> **About this task**:
Of all the entries below, retype only the lines from the one with "gray line: (233, 1053) -> (466, 1564), moved" through the one with "brown L-shape: (582, 1240)", exactly as they appear.

> **Supplied entries**:
[Start of section]

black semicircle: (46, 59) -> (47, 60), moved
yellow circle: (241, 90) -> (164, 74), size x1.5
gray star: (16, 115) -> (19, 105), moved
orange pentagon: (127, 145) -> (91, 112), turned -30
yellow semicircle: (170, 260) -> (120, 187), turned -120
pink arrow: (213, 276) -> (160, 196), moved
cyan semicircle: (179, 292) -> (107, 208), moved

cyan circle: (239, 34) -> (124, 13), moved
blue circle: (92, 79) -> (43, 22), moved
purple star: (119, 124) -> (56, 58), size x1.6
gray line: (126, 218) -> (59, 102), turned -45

[End of section]
[Start of section]

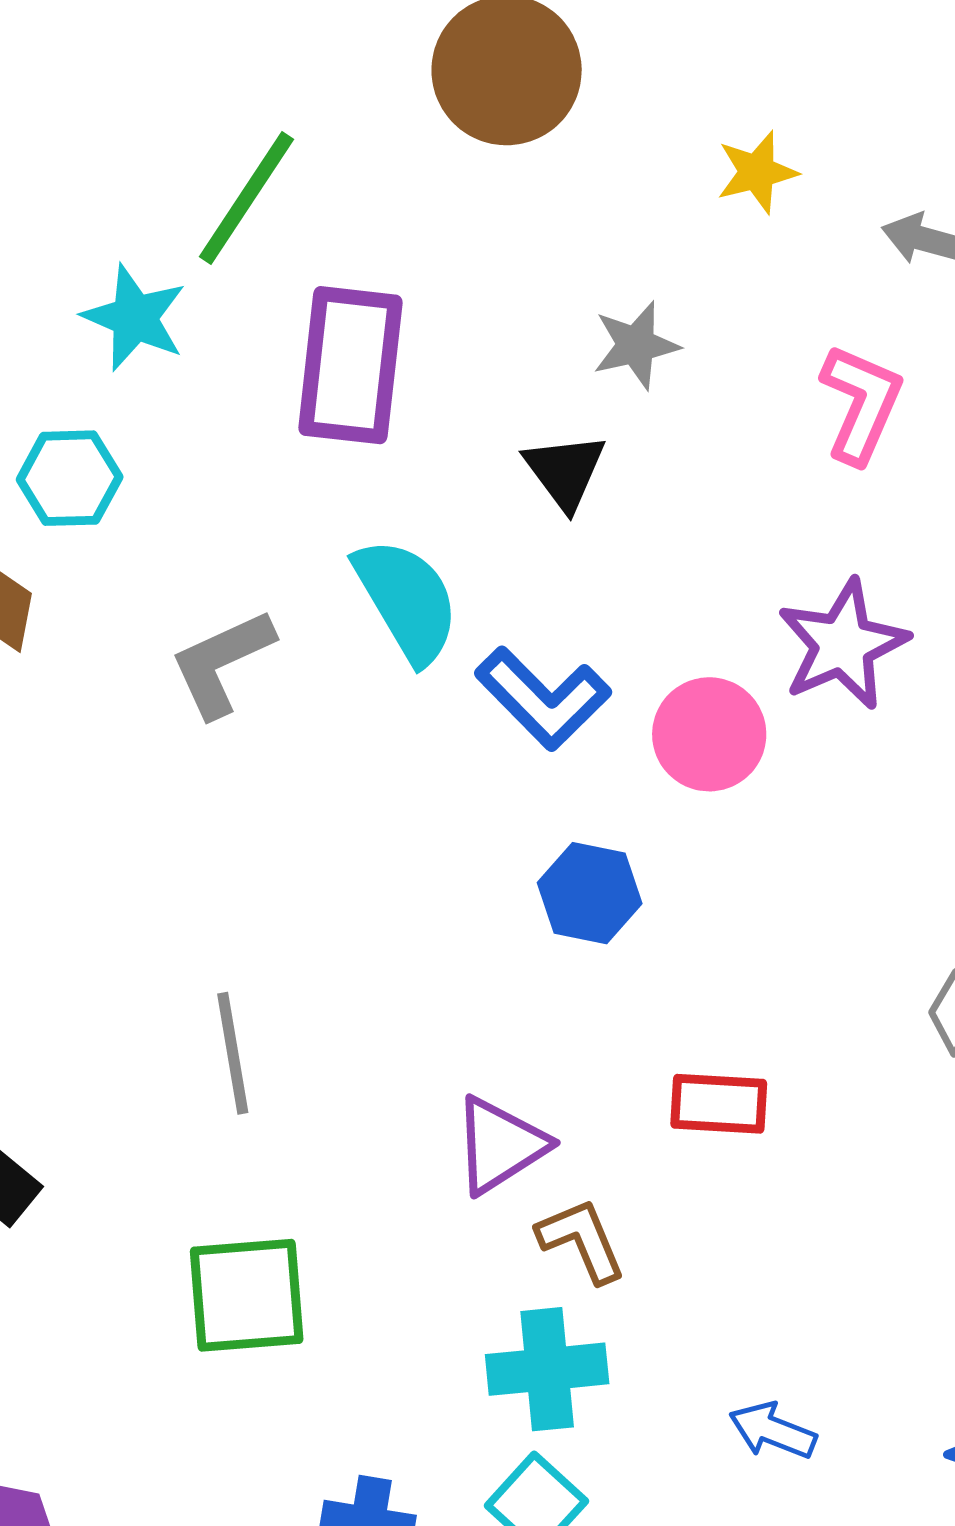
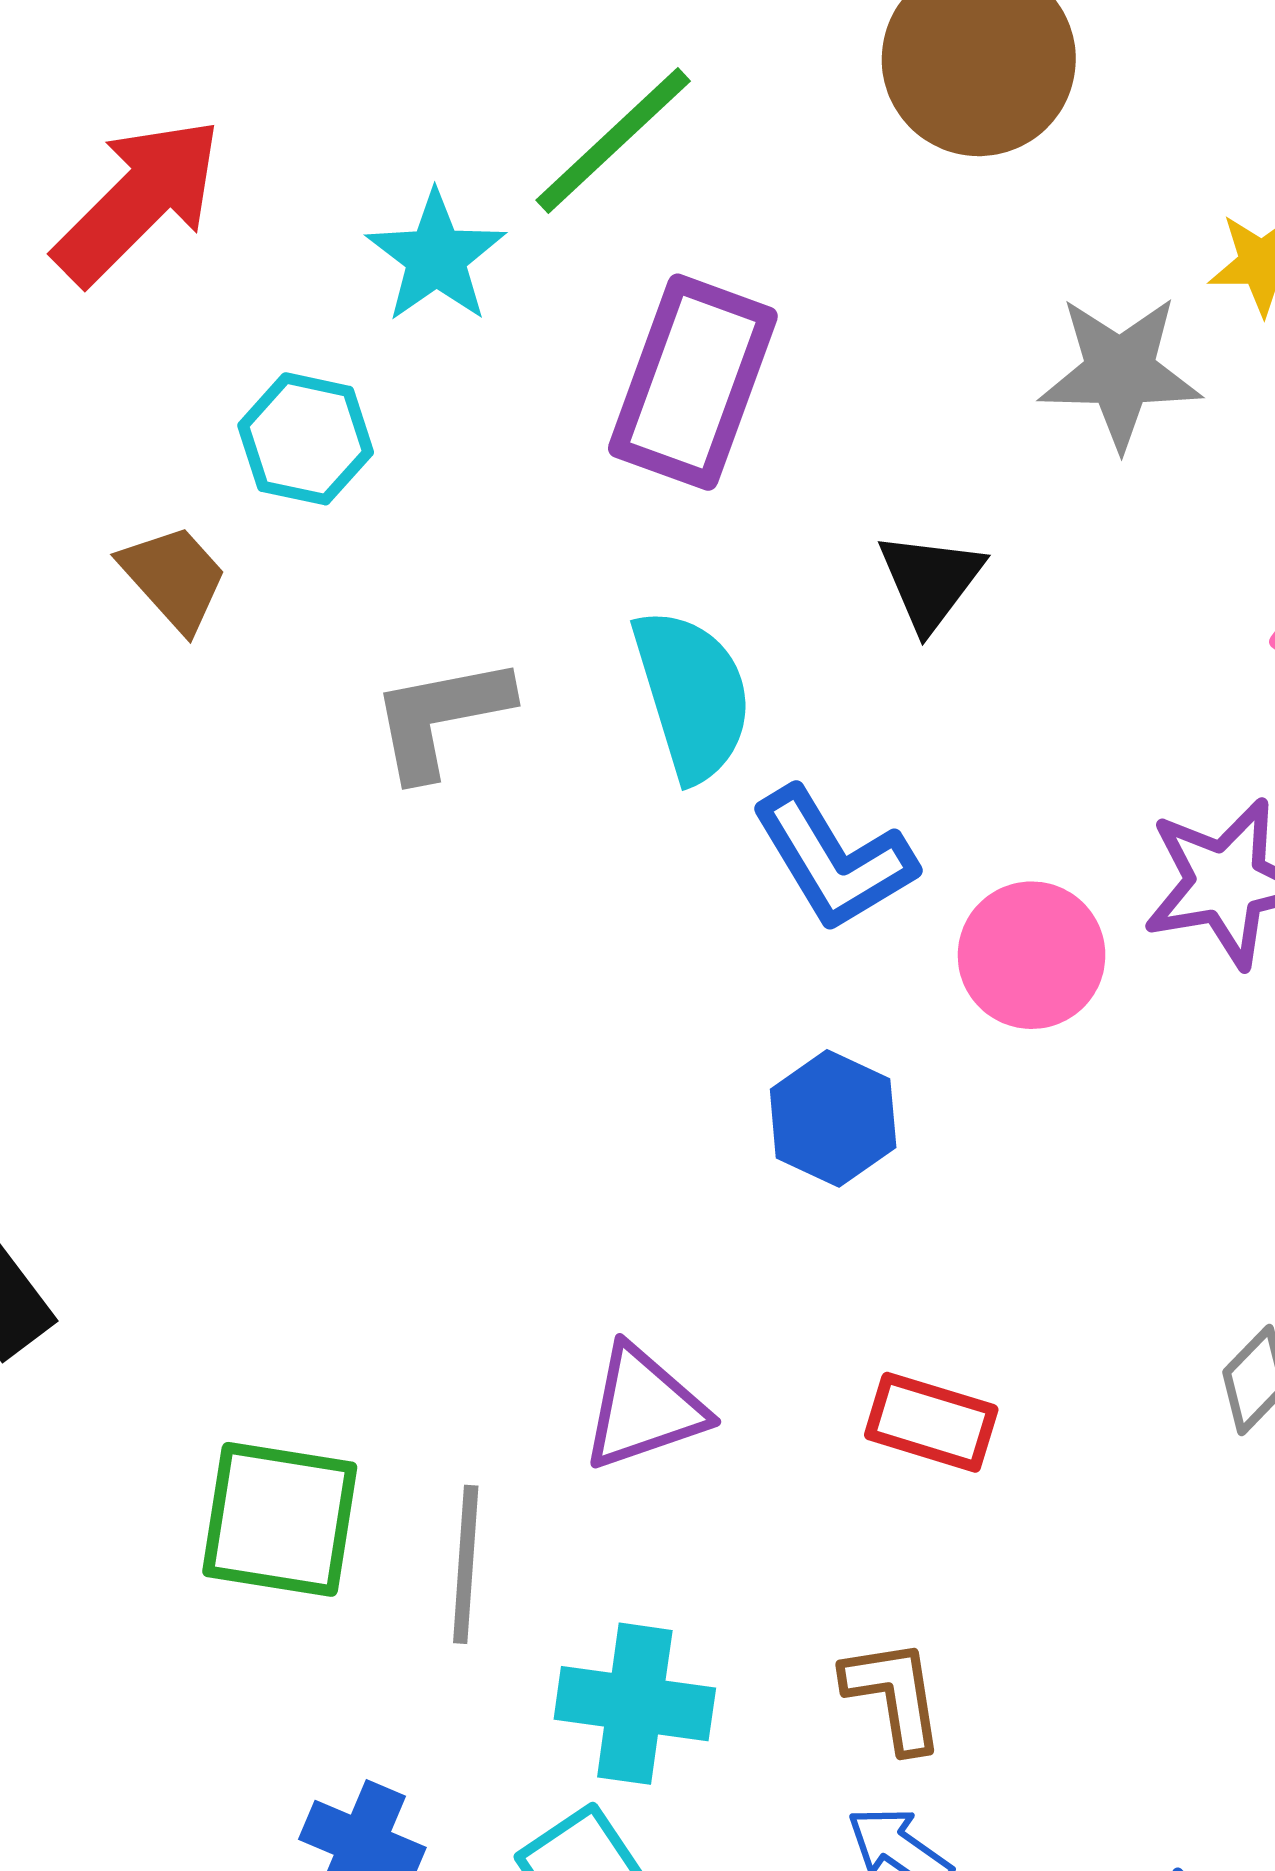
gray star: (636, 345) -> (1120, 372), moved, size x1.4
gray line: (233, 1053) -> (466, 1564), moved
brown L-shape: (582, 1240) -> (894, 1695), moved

[End of section]

> **Task output**:
gray line: (233, 1053) -> (466, 1564), moved
brown L-shape: (582, 1240) -> (894, 1695), moved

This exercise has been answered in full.